**What you will do**
Among the records below, which lines contain the string "ruler"? Report them.
### Material to process ###
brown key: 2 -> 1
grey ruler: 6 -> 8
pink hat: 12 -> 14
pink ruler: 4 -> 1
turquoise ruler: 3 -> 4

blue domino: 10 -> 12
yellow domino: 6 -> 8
###
### Material to process ###
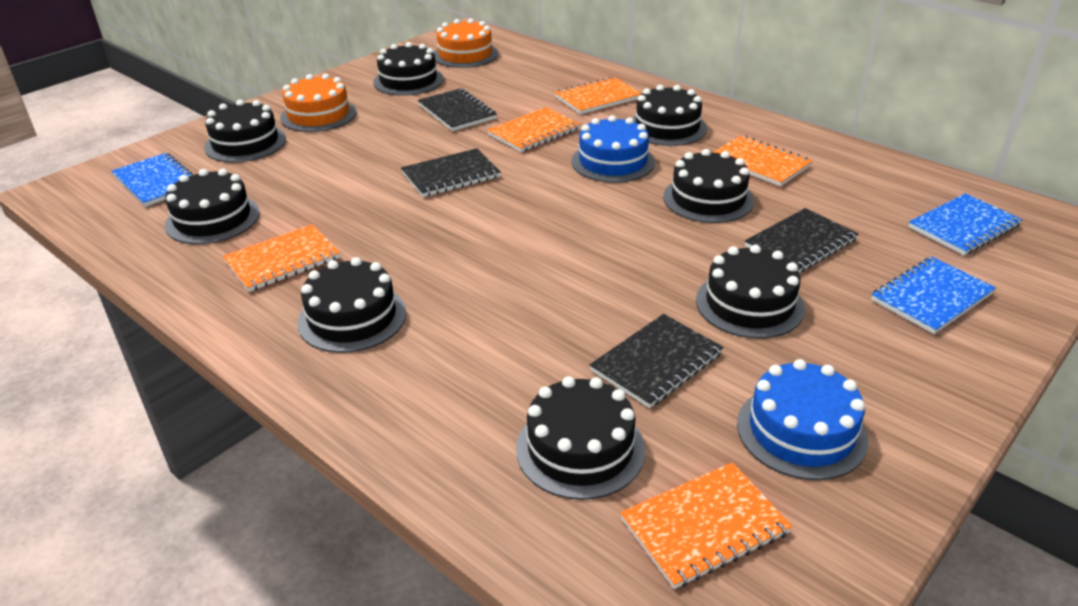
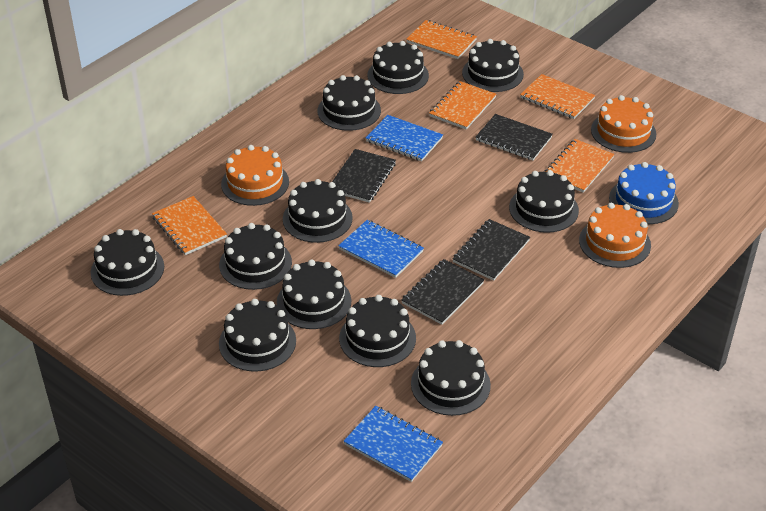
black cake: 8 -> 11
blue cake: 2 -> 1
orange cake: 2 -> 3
###
**Answer to the exercise**
grey ruler: 6 -> 8
pink ruler: 4 -> 1
turquoise ruler: 3 -> 4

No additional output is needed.